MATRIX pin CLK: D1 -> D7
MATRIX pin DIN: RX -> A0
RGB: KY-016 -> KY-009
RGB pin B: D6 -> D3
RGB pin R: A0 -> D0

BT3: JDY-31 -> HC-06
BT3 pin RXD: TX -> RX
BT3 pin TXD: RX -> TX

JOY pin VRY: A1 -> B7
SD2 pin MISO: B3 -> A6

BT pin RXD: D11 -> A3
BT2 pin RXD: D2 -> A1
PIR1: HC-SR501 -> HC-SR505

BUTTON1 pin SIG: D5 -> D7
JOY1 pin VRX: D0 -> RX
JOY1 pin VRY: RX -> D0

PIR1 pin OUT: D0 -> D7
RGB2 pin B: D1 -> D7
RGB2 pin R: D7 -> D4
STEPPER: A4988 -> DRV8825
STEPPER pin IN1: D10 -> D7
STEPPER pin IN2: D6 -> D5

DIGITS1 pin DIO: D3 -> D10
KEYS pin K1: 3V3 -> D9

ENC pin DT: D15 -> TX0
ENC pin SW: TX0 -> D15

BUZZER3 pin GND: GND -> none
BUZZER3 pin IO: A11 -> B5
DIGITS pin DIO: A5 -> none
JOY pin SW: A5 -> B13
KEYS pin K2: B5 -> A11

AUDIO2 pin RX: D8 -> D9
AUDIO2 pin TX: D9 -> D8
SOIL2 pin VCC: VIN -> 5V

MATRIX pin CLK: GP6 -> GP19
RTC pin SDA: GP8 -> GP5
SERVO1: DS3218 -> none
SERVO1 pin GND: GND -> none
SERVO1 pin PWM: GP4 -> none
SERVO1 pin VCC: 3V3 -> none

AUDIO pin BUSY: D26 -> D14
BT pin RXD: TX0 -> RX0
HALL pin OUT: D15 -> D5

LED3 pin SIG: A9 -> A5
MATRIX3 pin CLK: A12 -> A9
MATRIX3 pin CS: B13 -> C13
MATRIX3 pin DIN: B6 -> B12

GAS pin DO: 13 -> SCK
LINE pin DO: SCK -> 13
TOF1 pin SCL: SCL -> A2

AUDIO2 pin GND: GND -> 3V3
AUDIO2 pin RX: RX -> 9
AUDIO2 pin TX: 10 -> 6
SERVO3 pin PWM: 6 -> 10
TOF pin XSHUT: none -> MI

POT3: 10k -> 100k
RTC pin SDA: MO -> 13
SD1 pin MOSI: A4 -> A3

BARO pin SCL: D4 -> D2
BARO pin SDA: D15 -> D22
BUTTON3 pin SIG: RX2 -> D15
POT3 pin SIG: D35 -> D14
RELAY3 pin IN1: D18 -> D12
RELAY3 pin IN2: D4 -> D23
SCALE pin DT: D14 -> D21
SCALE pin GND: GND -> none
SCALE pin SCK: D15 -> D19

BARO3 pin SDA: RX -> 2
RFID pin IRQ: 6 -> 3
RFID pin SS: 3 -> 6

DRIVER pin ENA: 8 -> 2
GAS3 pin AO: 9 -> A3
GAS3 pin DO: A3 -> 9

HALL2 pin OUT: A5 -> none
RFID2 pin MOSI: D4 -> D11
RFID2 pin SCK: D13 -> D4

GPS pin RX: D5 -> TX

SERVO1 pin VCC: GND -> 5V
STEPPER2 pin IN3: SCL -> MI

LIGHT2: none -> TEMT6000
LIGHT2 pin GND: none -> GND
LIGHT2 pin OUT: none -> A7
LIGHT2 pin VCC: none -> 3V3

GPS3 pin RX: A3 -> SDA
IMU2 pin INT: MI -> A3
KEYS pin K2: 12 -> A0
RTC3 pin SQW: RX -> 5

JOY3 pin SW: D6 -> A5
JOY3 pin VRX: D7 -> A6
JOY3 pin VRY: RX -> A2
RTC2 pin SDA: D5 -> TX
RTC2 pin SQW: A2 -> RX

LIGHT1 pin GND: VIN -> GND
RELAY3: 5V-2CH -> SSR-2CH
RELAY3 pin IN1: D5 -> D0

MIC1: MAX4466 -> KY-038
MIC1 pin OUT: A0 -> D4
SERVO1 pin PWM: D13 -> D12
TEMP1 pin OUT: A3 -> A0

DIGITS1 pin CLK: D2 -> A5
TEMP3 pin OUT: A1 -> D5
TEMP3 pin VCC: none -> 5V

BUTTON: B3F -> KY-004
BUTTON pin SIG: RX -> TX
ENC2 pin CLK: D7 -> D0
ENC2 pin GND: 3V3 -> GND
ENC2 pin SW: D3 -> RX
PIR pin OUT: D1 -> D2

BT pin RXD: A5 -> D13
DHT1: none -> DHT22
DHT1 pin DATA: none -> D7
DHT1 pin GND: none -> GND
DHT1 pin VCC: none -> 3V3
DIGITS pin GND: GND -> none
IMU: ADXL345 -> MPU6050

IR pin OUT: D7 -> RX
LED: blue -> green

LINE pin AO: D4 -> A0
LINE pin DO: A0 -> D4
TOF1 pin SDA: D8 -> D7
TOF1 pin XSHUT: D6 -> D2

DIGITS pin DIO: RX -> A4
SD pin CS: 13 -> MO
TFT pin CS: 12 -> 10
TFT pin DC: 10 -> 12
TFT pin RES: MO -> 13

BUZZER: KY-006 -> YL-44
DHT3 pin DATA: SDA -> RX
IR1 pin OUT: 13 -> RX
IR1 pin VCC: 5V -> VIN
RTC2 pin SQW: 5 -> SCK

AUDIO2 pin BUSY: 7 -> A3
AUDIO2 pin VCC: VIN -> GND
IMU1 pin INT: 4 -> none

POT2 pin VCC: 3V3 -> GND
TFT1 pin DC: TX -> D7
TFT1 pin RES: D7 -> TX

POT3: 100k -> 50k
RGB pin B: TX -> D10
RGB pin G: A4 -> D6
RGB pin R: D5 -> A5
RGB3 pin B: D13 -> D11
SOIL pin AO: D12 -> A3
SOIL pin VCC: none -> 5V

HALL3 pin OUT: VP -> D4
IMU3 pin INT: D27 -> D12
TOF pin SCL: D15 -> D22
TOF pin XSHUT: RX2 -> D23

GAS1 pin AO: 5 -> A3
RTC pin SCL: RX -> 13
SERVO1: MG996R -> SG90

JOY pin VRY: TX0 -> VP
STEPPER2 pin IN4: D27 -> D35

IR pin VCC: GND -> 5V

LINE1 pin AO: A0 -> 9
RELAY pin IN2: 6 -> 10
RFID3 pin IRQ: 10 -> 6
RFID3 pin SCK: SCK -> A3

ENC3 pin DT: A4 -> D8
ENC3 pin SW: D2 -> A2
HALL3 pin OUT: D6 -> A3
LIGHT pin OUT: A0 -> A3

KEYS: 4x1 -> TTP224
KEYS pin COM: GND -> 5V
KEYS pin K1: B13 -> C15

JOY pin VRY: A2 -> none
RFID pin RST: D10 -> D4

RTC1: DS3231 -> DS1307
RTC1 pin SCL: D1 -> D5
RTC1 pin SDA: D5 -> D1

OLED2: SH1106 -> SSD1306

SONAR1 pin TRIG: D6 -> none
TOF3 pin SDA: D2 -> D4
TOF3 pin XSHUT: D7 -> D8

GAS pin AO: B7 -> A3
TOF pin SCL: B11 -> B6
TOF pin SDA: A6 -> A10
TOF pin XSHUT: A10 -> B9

══════

Output every entry exactly as it appears.

MATRIX pin CLK: D1 -> D7
MATRIX pin DIN: RX -> A0
RGB: KY-016 -> KY-009
RGB pin B: D6 -> D3
RGB pin R: A0 -> D0

BT3: JDY-31 -> HC-06
BT3 pin RXD: TX -> RX
BT3 pin TXD: RX -> TX

JOY pin VRY: A1 -> B7
SD2 pin MISO: B3 -> A6

BT pin RXD: D11 -> A3
BT2 pin RXD: D2 -> A1
PIR1: HC-SR501 -> HC-SR505

BUTTON1 pin SIG: D5 -> D7
JOY1 pin VRX: D0 -> RX
JOY1 pin VRY: RX -> D0

PIR1 pin OUT: D0 -> D7
RGB2 pin B: D1 -> D7
RGB2 pin R: D7 -> D4
STEPPER: A4988 -> DRV8825
STEPPER pin IN1: D10 -> D7
STEPPER pin IN2: D6 -> D5

DIGITS1 pin DIO: D3 -> D10
KEYS pin K1: 3V3 -> D9

ENC pin DT: D15 -> TX0
ENC pin SW: TX0 -> D15

BUZZER3 pin GND: GND -> none
BUZZER3 pin IO: A11 -> B5
DIGITS pin DIO: A5 -> none
JOY pin SW: A5 -> B13
KEYS pin K2: B5 -> A11

AUDIO2 pin RX: D8 -> D9
AUDIO2 pin TX: D9 -> D8
SOIL2 pin VCC: VIN -> 5V

MATRIX pin CLK: GP6 -> GP19
RTC pin SDA: GP8 -> GP5
SERVO1: DS3218 -> none
SERVO1 pin GND: GND -> none
SERVO1 pin PWM: GP4 -> none
SERVO1 pin VCC: 3V3 -> none

AUDIO pin BUSY: D26 -> D14
BT pin RXD: TX0 -> RX0
HALL pin OUT: D15 -> D5

LED3 pin SIG: A9 -> A5
MATRIX3 pin CLK: A12 -> A9
MATRIX3 pin CS: B13 -> C13
MATRIX3 pin DIN: B6 -> B12

GAS pin DO: 13 -> SCK
LINE pin DO: SCK -> 13
TOF1 pin SCL: SCL -> A2

AUDIO2 pin GND: GND -> 3V3
AUDIO2 pin RX: RX -> 9
AUDIO2 pin TX: 10 -> 6
SERVO3 pin PWM: 6 -> 10
TOF pin XSHUT: none -> MI

POT3: 10k -> 100k
RTC pin SDA: MO -> 13
SD1 pin MOSI: A4 -> A3

BARO pin SCL: D4 -> D2
BARO pin SDA: D15 -> D22
BUTTON3 pin SIG: RX2 -> D15
POT3 pin SIG: D35 -> D14
RELAY3 pin IN1: D18 -> D12
RELAY3 pin IN2: D4 -> D23
SCALE pin DT: D14 -> D21
SCALE pin GND: GND -> none
SCALE pin SCK: D15 -> D19

BARO3 pin SDA: RX -> 2
RFID pin IRQ: 6 -> 3
RFID pin SS: 3 -> 6

DRIVER pin ENA: 8 -> 2
GAS3 pin AO: 9 -> A3
GAS3 pin DO: A3 -> 9

HALL2 pin OUT: A5 -> none
RFID2 pin MOSI: D4 -> D11
RFID2 pin SCK: D13 -> D4

GPS pin RX: D5 -> TX

SERVO1 pin VCC: GND -> 5V
STEPPER2 pin IN3: SCL -> MI

LIGHT2: none -> TEMT6000
LIGHT2 pin GND: none -> GND
LIGHT2 pin OUT: none -> A7
LIGHT2 pin VCC: none -> 3V3

GPS3 pin RX: A3 -> SDA
IMU2 pin INT: MI -> A3
KEYS pin K2: 12 -> A0
RTC3 pin SQW: RX -> 5

JOY3 pin SW: D6 -> A5
JOY3 pin VRX: D7 -> A6
JOY3 pin VRY: RX -> A2
RTC2 pin SDA: D5 -> TX
RTC2 pin SQW: A2 -> RX

LIGHT1 pin GND: VIN -> GND
RELAY3: 5V-2CH -> SSR-2CH
RELAY3 pin IN1: D5 -> D0

MIC1: MAX4466 -> KY-038
MIC1 pin OUT: A0 -> D4
SERVO1 pin PWM: D13 -> D12
TEMP1 pin OUT: A3 -> A0

DIGITS1 pin CLK: D2 -> A5
TEMP3 pin OUT: A1 -> D5
TEMP3 pin VCC: none -> 5V

BUTTON: B3F -> KY-004
BUTTON pin SIG: RX -> TX
ENC2 pin CLK: D7 -> D0
ENC2 pin GND: 3V3 -> GND
ENC2 pin SW: D3 -> RX
PIR pin OUT: D1 -> D2

BT pin RXD: A5 -> D13
DHT1: none -> DHT22
DHT1 pin DATA: none -> D7
DHT1 pin GND: none -> GND
DHT1 pin VCC: none -> 3V3
DIGITS pin GND: GND -> none
IMU: ADXL345 -> MPU6050

IR pin OUT: D7 -> RX
LED: blue -> green

LINE pin AO: D4 -> A0
LINE pin DO: A0 -> D4
TOF1 pin SDA: D8 -> D7
TOF1 pin XSHUT: D6 -> D2

DIGITS pin DIO: RX -> A4
SD pin CS: 13 -> MO
TFT pin CS: 12 -> 10
TFT pin DC: 10 -> 12
TFT pin RES: MO -> 13

BUZZER: KY-006 -> YL-44
DHT3 pin DATA: SDA -> RX
IR1 pin OUT: 13 -> RX
IR1 pin VCC: 5V -> VIN
RTC2 pin SQW: 5 -> SCK

AUDIO2 pin BUSY: 7 -> A3
AUDIO2 pin VCC: VIN -> GND
IMU1 pin INT: 4 -> none

POT2 pin VCC: 3V3 -> GND
TFT1 pin DC: TX -> D7
TFT1 pin RES: D7 -> TX

POT3: 100k -> 50k
RGB pin B: TX -> D10
RGB pin G: A4 -> D6
RGB pin R: D5 -> A5
RGB3 pin B: D13 -> D11
SOIL pin AO: D12 -> A3
SOIL pin VCC: none -> 5V

HALL3 pin OUT: VP -> D4
IMU3 pin INT: D27 -> D12
TOF pin SCL: D15 -> D22
TOF pin XSHUT: RX2 -> D23

GAS1 pin AO: 5 -> A3
RTC pin SCL: RX -> 13
SERVO1: MG996R -> SG90

JOY pin VRY: TX0 -> VP
STEPPER2 pin IN4: D27 -> D35

IR pin VCC: GND -> 5V

LINE1 pin AO: A0 -> 9
RELAY pin IN2: 6 -> 10
RFID3 pin IRQ: 10 -> 6
RFID3 pin SCK: SCK -> A3

ENC3 pin DT: A4 -> D8
ENC3 pin SW: D2 -> A2
HALL3 pin OUT: D6 -> A3
LIGHT pin OUT: A0 -> A3

KEYS: 4x1 -> TTP224
KEYS pin COM: GND -> 5V
KEYS pin K1: B13 -> C15

JOY pin VRY: A2 -> none
RFID pin RST: D10 -> D4

RTC1: DS3231 -> DS1307
RTC1 pin SCL: D1 -> D5
RTC1 pin SDA: D5 -> D1

OLED2: SH1106 -> SSD1306

SONAR1 pin TRIG: D6 -> none
TOF3 pin SDA: D2 -> D4
TOF3 pin XSHUT: D7 -> D8

GAS pin AO: B7 -> A3
TOF pin SCL: B11 -> B6
TOF pin SDA: A6 -> A10
TOF pin XSHUT: A10 -> B9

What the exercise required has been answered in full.